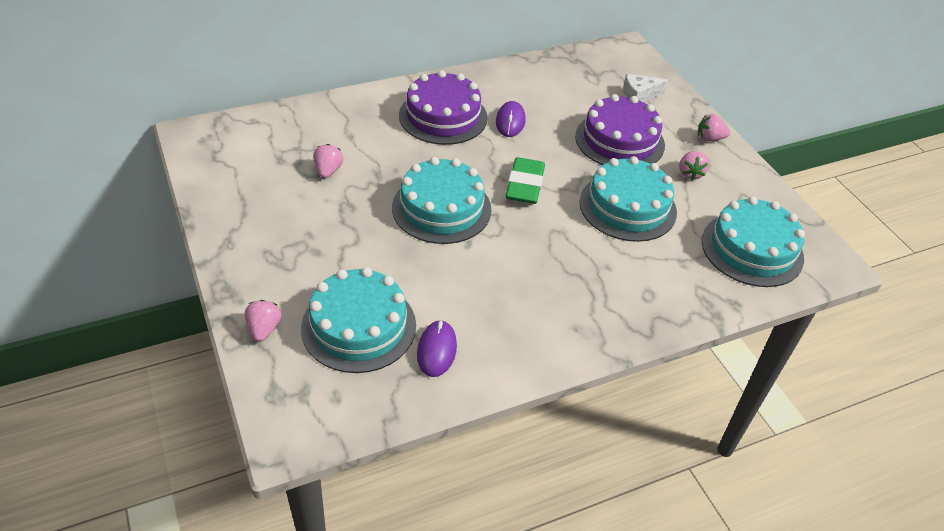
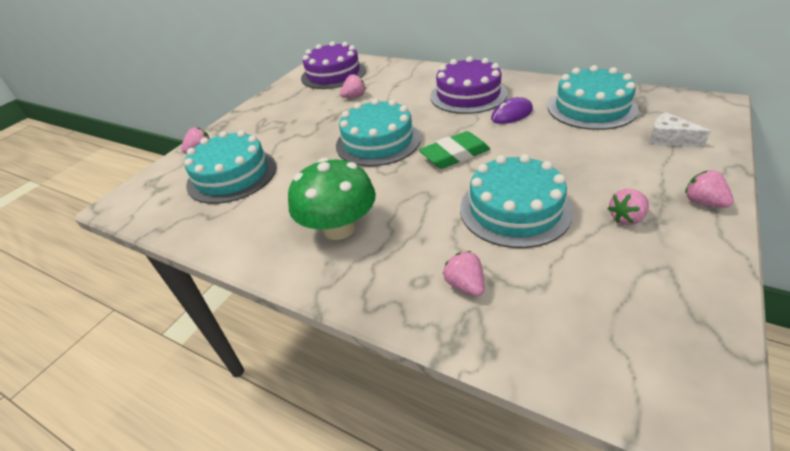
camera: 60 degrees right, 5 degrees down
(436, 350) = (237, 213): purple mouse -> none
(541, 300) = (339, 228): none -> green mushroom
(619, 140) = (589, 162): purple cake -> purple cake (333, 74)
(674, 278) = (465, 285): none -> pink strawberry
(752, 249) = (595, 320): turquoise cake -> turquoise cake (591, 108)

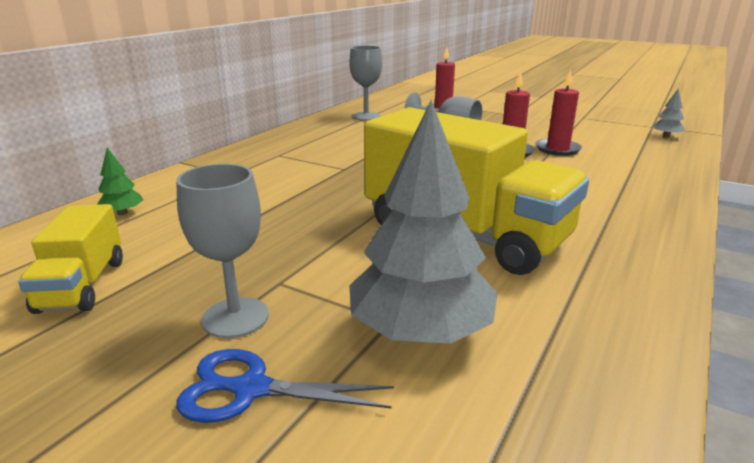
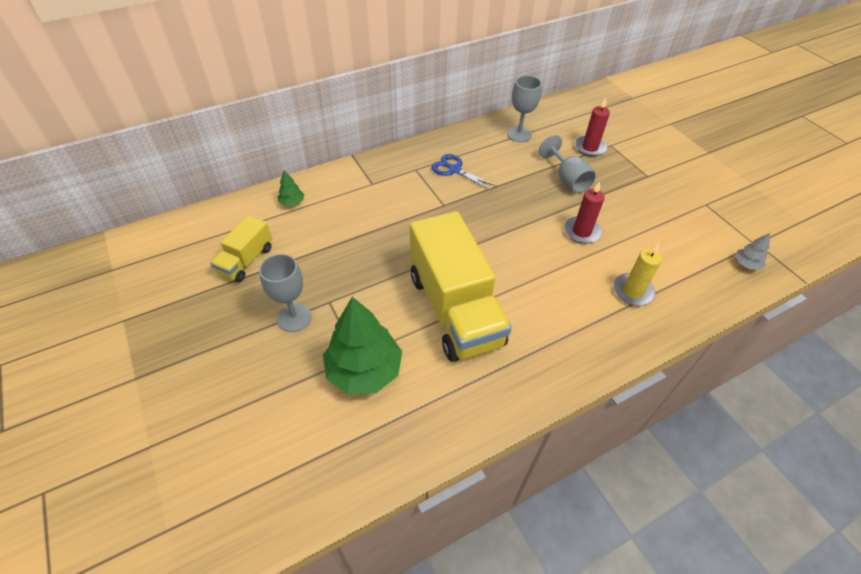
camera: 30 degrees right, 25 degrees up
(250, 389) = (273, 364): blue scissors -> blue scissors (454, 169)
(420, 332) = (364, 370): grey tree -> green tree
(557, 149) = (623, 244): red candle -> none
(614, 171) = (632, 291): none -> yellow candle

◆ ◆ ◆ ◆

Nothing but the lines from the first line of the data above through the line holding "camera: 30 degrees right, 25 degrees up" may appear in the response, copied exactly and without pictures.

[Task answer]
camera: 60 degrees right, 5 degrees down
(436, 350) = (237, 213): purple mouse -> none
(541, 300) = (339, 228): none -> green mushroom
(619, 140) = (589, 162): purple cake -> purple cake (333, 74)
(674, 278) = (465, 285): none -> pink strawberry
(752, 249) = (595, 320): turquoise cake -> turquoise cake (591, 108)

camera: 30 degrees right, 25 degrees up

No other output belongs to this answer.